_Directions_:
Copy out, from the data, each line containing the string "grey".

_Recorded information_:

____

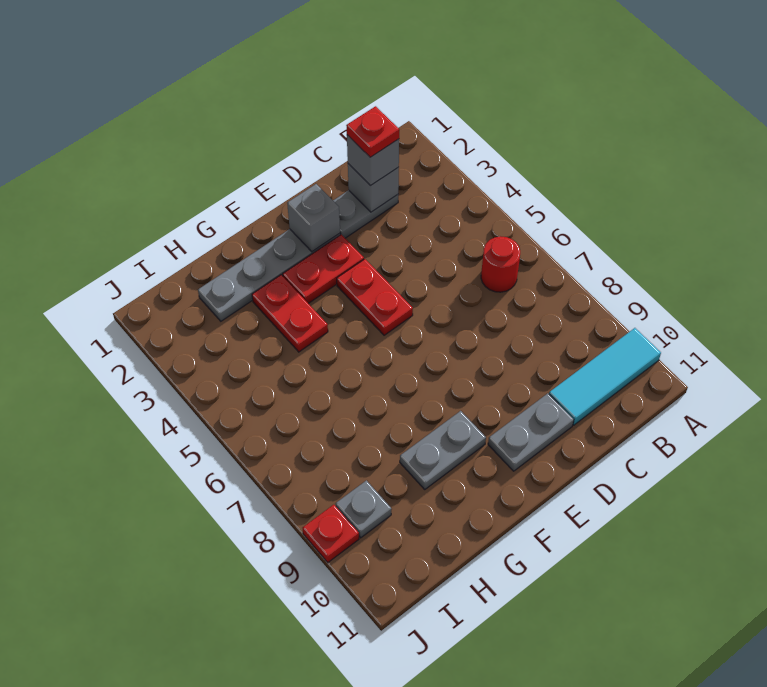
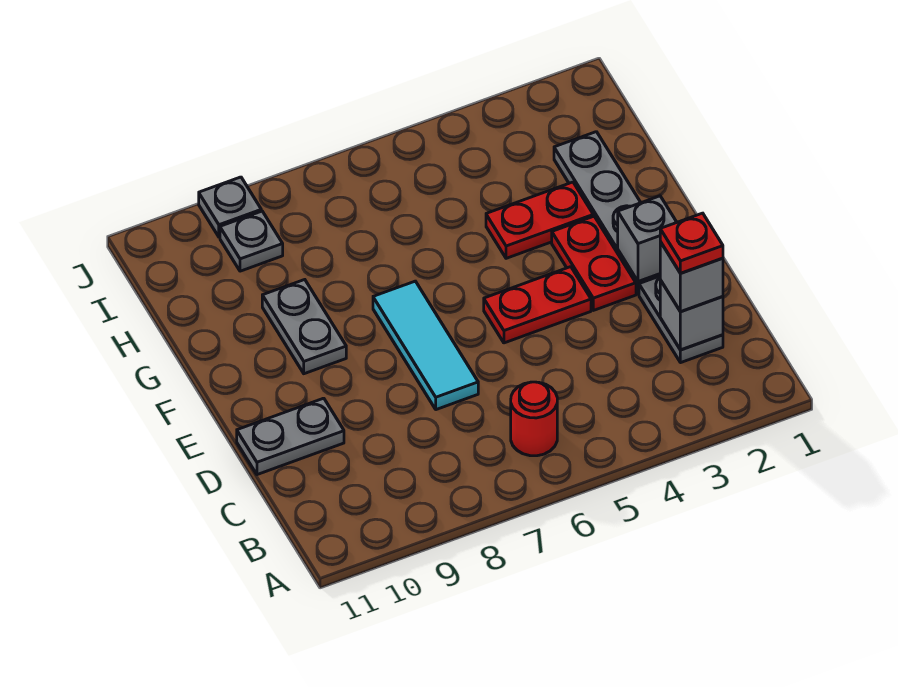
cyan tile A10:C10 level 1 -> cyan tile D7:F7 level 1
grey plate D10:E10 level 1 -> grey plate D10:D11 level 1
red plate J9 level 1 -> grey plate J9 level 1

____

_Response box_:
grey plate D10:E10 level 1 -> grey plate D10:D11 level 1
red plate J9 level 1 -> grey plate J9 level 1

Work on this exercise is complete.